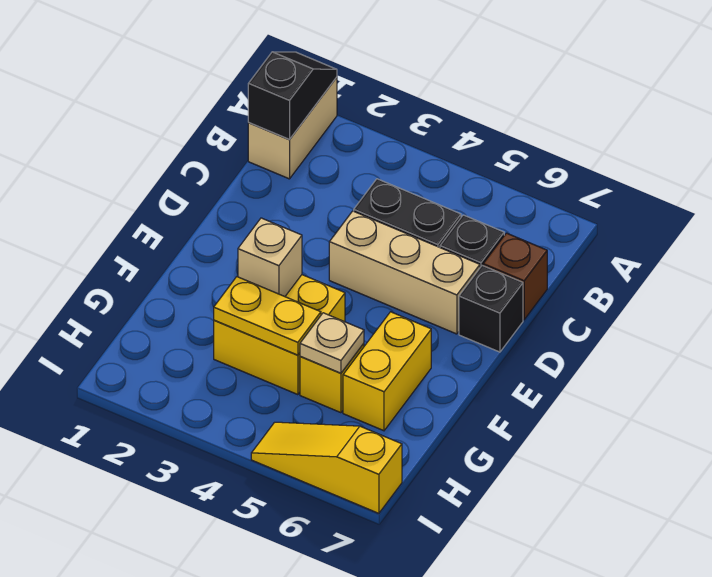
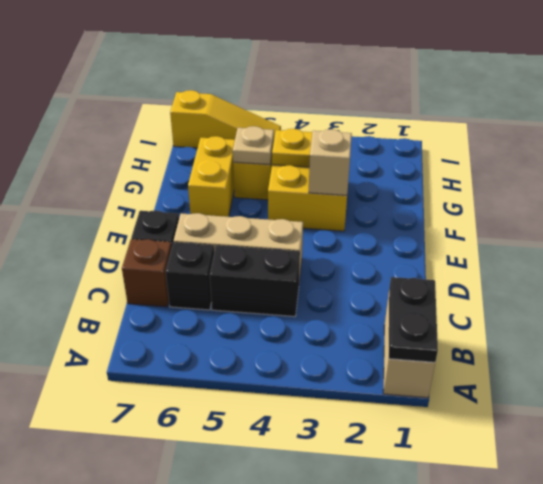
black slope A1:B1 level 2 top B -> black plate A1:B1 level 2

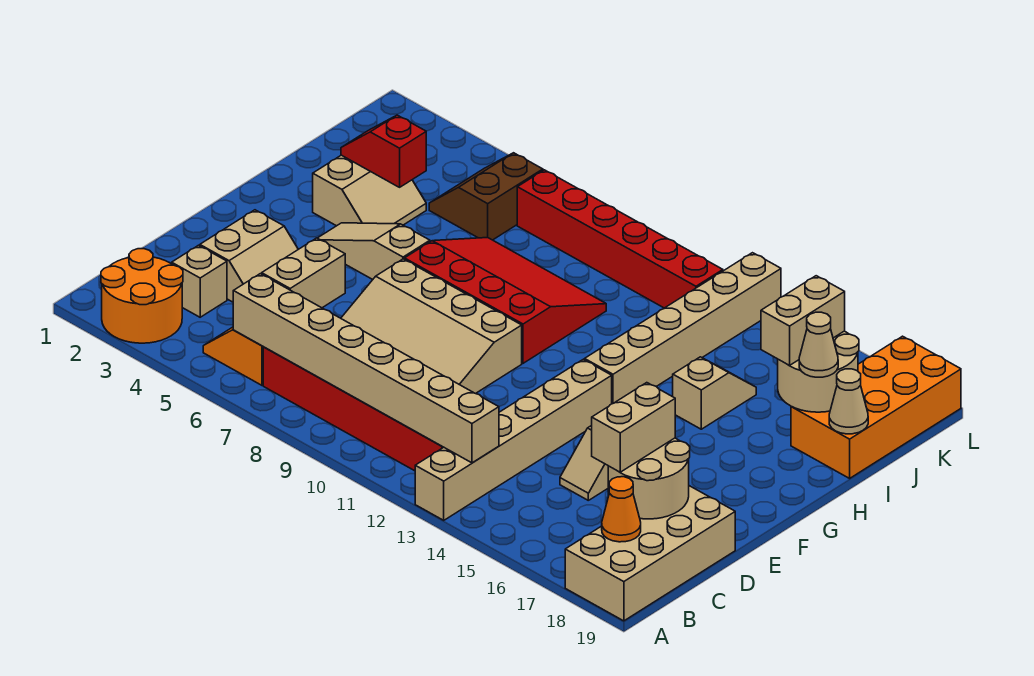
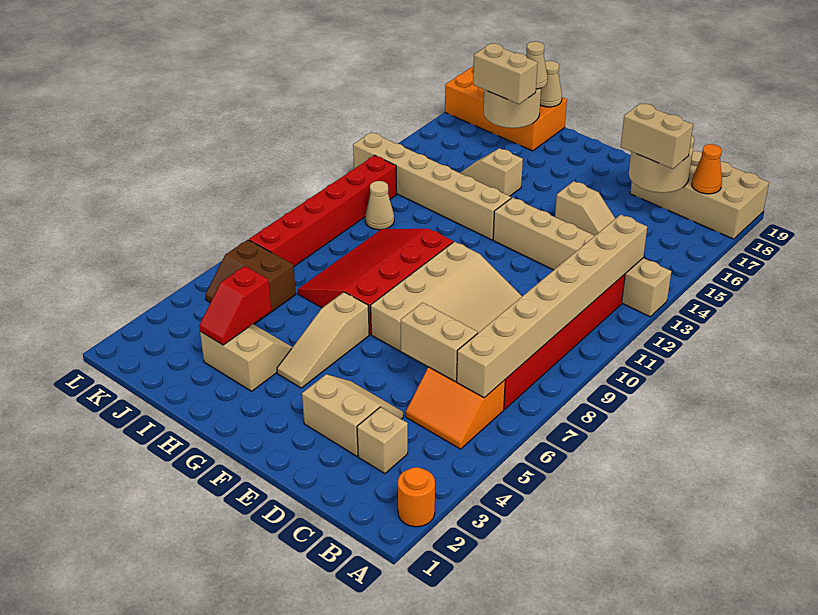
orange round brick A2:B3 level 1 -> orange round brick A2 level 1
none -> tan cone J11 level 1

- [What needs to be done]: When you restate the listing, keep every word as it is and drop the pictures.

- [Output]:
black slope A1:B1 level 2 top B -> black plate A1:B1 level 2

orange round brick A2:B3 level 1 -> orange round brick A2 level 1
none -> tan cone J11 level 1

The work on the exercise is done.